### Prompt
Will you give the material below again, every line exactly as it is?

### Source material
# # #
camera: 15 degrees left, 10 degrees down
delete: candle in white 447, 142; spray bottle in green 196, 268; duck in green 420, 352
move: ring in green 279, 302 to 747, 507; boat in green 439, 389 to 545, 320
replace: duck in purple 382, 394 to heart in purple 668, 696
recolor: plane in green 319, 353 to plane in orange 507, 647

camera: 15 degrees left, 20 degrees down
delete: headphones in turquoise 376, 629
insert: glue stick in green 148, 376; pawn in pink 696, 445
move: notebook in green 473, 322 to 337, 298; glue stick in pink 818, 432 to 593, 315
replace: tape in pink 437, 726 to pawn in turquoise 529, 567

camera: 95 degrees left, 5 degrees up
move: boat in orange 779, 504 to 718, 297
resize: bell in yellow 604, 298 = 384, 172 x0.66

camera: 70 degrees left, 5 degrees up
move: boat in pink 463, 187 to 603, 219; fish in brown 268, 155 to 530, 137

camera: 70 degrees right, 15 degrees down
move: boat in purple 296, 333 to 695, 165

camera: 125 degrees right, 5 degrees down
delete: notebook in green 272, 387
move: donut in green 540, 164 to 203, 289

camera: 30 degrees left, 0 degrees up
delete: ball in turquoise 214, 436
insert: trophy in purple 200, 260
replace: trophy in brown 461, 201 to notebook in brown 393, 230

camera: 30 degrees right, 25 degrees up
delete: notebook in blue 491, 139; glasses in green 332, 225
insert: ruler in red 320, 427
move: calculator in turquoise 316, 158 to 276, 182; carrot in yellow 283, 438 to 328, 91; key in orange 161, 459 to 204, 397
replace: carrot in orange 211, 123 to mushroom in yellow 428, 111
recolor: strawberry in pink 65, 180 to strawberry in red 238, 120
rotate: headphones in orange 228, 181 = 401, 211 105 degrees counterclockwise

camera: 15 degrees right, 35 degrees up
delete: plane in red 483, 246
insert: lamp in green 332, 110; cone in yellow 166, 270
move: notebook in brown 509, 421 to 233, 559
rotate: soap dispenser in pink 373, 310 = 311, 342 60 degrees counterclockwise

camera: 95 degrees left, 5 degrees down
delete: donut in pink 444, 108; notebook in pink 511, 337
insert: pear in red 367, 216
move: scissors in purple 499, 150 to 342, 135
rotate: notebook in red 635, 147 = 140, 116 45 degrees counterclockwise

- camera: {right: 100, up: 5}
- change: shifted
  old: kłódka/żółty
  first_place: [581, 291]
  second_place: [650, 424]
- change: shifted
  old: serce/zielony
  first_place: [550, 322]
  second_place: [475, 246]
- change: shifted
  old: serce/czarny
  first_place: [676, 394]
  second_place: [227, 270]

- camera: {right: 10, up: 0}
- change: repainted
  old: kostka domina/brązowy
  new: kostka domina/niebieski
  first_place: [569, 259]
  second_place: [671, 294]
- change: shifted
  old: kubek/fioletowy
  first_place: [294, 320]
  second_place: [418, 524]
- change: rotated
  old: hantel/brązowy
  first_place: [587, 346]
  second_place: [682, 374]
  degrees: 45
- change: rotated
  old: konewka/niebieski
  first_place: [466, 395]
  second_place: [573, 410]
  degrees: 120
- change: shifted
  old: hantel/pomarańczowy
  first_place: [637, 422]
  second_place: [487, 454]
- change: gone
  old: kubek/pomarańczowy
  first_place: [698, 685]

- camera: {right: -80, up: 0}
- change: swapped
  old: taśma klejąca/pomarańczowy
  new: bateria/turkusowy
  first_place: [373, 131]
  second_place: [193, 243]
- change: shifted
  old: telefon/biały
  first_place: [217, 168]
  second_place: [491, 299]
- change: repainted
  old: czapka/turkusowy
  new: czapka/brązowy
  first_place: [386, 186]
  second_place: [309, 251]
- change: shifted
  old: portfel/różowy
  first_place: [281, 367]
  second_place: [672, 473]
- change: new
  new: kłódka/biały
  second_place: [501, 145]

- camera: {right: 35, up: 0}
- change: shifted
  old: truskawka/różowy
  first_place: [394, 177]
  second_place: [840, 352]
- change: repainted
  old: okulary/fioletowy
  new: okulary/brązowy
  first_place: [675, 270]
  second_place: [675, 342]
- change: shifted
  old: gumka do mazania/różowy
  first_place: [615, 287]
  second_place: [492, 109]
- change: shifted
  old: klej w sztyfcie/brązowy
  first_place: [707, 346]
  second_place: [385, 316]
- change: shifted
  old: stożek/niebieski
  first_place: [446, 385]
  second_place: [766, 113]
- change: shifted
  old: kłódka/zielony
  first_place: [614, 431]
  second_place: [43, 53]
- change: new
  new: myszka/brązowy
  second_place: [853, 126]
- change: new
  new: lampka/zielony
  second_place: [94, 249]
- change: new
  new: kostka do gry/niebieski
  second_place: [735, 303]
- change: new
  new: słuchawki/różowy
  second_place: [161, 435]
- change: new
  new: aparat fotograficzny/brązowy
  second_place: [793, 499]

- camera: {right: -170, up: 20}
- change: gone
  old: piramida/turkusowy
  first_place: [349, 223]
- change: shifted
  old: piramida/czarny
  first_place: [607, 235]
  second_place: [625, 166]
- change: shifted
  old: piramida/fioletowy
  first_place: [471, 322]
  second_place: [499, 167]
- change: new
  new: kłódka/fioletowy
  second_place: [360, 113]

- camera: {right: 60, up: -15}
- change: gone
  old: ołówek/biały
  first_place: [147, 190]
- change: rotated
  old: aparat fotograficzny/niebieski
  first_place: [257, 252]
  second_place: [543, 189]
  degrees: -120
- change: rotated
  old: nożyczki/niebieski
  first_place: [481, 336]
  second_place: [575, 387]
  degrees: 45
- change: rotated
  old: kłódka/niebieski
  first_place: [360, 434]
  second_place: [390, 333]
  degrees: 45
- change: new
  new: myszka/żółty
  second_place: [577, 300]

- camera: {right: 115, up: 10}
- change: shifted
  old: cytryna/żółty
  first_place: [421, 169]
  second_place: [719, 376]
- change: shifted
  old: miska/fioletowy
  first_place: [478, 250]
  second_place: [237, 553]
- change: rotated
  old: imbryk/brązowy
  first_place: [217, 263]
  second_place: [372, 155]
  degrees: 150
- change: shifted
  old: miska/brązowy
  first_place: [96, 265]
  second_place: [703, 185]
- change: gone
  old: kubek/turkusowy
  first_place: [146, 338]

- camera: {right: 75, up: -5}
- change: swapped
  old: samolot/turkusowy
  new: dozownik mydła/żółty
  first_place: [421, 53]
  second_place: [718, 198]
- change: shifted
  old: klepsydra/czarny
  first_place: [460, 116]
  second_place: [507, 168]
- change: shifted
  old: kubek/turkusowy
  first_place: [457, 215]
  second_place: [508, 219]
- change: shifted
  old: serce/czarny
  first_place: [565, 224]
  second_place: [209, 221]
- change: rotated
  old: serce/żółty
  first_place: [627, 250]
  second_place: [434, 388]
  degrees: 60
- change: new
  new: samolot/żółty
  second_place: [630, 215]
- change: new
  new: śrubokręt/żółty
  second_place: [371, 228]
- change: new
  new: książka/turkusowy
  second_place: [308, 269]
# # #
### Task output
camera: 15 degrees left, 10 degrees down
delete: candle in white 447, 142; spray bottle in green 196, 268; duck in green 420, 352
move: ring in green 279, 302 to 747, 507; boat in green 439, 389 to 545, 320
replace: duck in purple 382, 394 to heart in purple 668, 696
recolor: plane in green 319, 353 to plane in orange 507, 647

camera: 15 degrees left, 20 degrees down
delete: headphones in turquoise 376, 629
insert: glue stick in green 148, 376; pawn in pink 696, 445
move: notebook in green 473, 322 to 337, 298; glue stick in pink 818, 432 to 593, 315
replace: tape in pink 437, 726 to pawn in turquoise 529, 567

camera: 95 degrees left, 5 degrees up
move: boat in orange 779, 504 to 718, 297
resize: bell in yellow 604, 298 = 384, 172 x0.66

camera: 70 degrees left, 5 degrees up
move: boat in pink 463, 187 to 603, 219; fish in brown 268, 155 to 530, 137

camera: 70 degrees right, 15 degrees down
move: boat in purple 296, 333 to 695, 165

camera: 125 degrees right, 5 degrees down
delete: notebook in green 272, 387
move: donut in green 540, 164 to 203, 289

camera: 30 degrees left, 0 degrees up
delete: ball in turquoise 214, 436
insert: trophy in purple 200, 260
replace: trophy in brown 461, 201 to notebook in brown 393, 230

camera: 30 degrees right, 25 degrees up
delete: notebook in blue 491, 139; glasses in green 332, 225
insert: ruler in red 320, 427
move: calculator in turquoise 316, 158 to 276, 182; carrot in yellow 283, 438 to 328, 91; key in orange 161, 459 to 204, 397
replace: carrot in orange 211, 123 to mushroom in yellow 428, 111
recolor: strawberry in pink 65, 180 to strawberry in red 238, 120
rotate: headphones in orange 228, 181 = 401, 211 105 degrees counterclockwise

camera: 15 degrees right, 35 degrees up
delete: plane in red 483, 246
insert: lamp in green 332, 110; cone in yellow 166, 270
move: notebook in brown 509, 421 to 233, 559
rotate: soap dispenser in pink 373, 310 = 311, 342 60 degrees counterclockwise

camera: 95 degrees left, 5 degrees down
delete: donut in pink 444, 108; notebook in pink 511, 337
insert: pear in red 367, 216
move: scissors in purple 499, 150 to 342, 135
rotate: notebook in red 635, 147 = 140, 116 45 degrees counterclockwise

- camera: {right: 100, up: 5}
- change: shifted
  old: kłódka/żółty
  first_place: [581, 291]
  second_place: [650, 424]
- change: shifted
  old: serce/zielony
  first_place: [550, 322]
  second_place: [475, 246]
- change: shifted
  old: serce/czarny
  first_place: [676, 394]
  second_place: [227, 270]

- camera: {right: 10, up: 0}
- change: repainted
  old: kostka domina/brązowy
  new: kostka domina/niebieski
  first_place: [569, 259]
  second_place: [671, 294]
- change: shifted
  old: kubek/fioletowy
  first_place: [294, 320]
  second_place: [418, 524]
- change: rotated
  old: hantel/brązowy
  first_place: [587, 346]
  second_place: [682, 374]
  degrees: 45
- change: rotated
  old: konewka/niebieski
  first_place: [466, 395]
  second_place: [573, 410]
  degrees: 120
- change: shifted
  old: hantel/pomarańczowy
  first_place: [637, 422]
  second_place: [487, 454]
- change: gone
  old: kubek/pomarańczowy
  first_place: [698, 685]

- camera: {right: -80, up: 0}
- change: swapped
  old: taśma klejąca/pomarańczowy
  new: bateria/turkusowy
  first_place: [373, 131]
  second_place: [193, 243]
- change: shifted
  old: telefon/biały
  first_place: [217, 168]
  second_place: [491, 299]
- change: repainted
  old: czapka/turkusowy
  new: czapka/brązowy
  first_place: [386, 186]
  second_place: [309, 251]
- change: shifted
  old: portfel/różowy
  first_place: [281, 367]
  second_place: [672, 473]
- change: new
  new: kłódka/biały
  second_place: [501, 145]

- camera: {right: 35, up: 0}
- change: shifted
  old: truskawka/różowy
  first_place: [394, 177]
  second_place: [840, 352]
- change: repainted
  old: okulary/fioletowy
  new: okulary/brązowy
  first_place: [675, 270]
  second_place: [675, 342]
- change: shifted
  old: gumka do mazania/różowy
  first_place: [615, 287]
  second_place: [492, 109]
- change: shifted
  old: klej w sztyfcie/brązowy
  first_place: [707, 346]
  second_place: [385, 316]
- change: shifted
  old: stożek/niebieski
  first_place: [446, 385]
  second_place: [766, 113]
- change: shifted
  old: kłódka/zielony
  first_place: [614, 431]
  second_place: [43, 53]
- change: new
  new: myszka/brązowy
  second_place: [853, 126]
- change: new
  new: lampka/zielony
  second_place: [94, 249]
- change: new
  new: kostka do gry/niebieski
  second_place: [735, 303]
- change: new
  new: słuchawki/różowy
  second_place: [161, 435]
- change: new
  new: aparat fotograficzny/brązowy
  second_place: [793, 499]

- camera: {right: -170, up: 20}
- change: gone
  old: piramida/turkusowy
  first_place: [349, 223]
- change: shifted
  old: piramida/czarny
  first_place: [607, 235]
  second_place: [625, 166]
- change: shifted
  old: piramida/fioletowy
  first_place: [471, 322]
  second_place: [499, 167]
- change: new
  new: kłódka/fioletowy
  second_place: [360, 113]

- camera: {right: 60, up: -15}
- change: gone
  old: ołówek/biały
  first_place: [147, 190]
- change: rotated
  old: aparat fotograficzny/niebieski
  first_place: [257, 252]
  second_place: [543, 189]
  degrees: -120
- change: rotated
  old: nożyczki/niebieski
  first_place: [481, 336]
  second_place: [575, 387]
  degrees: 45
- change: rotated
  old: kłódka/niebieski
  first_place: [360, 434]
  second_place: [390, 333]
  degrees: 45
- change: new
  new: myszka/żółty
  second_place: [577, 300]

- camera: {right: 115, up: 10}
- change: shifted
  old: cytryna/żółty
  first_place: [421, 169]
  second_place: [719, 376]
- change: shifted
  old: miska/fioletowy
  first_place: [478, 250]
  second_place: [237, 553]
- change: rotated
  old: imbryk/brązowy
  first_place: [217, 263]
  second_place: [372, 155]
  degrees: 150
- change: shifted
  old: miska/brązowy
  first_place: [96, 265]
  second_place: [703, 185]
- change: gone
  old: kubek/turkusowy
  first_place: [146, 338]

- camera: {right: 75, up: -5}
- change: swapped
  old: samolot/turkusowy
  new: dozownik mydła/żółty
  first_place: [421, 53]
  second_place: [718, 198]
- change: shifted
  old: klepsydra/czarny
  first_place: [460, 116]
  second_place: [507, 168]
- change: shifted
  old: kubek/turkusowy
  first_place: [457, 215]
  second_place: [508, 219]
- change: shifted
  old: serce/czarny
  first_place: [565, 224]
  second_place: [209, 221]
- change: rotated
  old: serce/żółty
  first_place: [627, 250]
  second_place: [434, 388]
  degrees: 60
- change: new
  new: samolot/żółty
  second_place: [630, 215]
- change: new
  new: śrubokręt/żółty
  second_place: [371, 228]
- change: new
  new: książka/turkusowy
  second_place: [308, 269]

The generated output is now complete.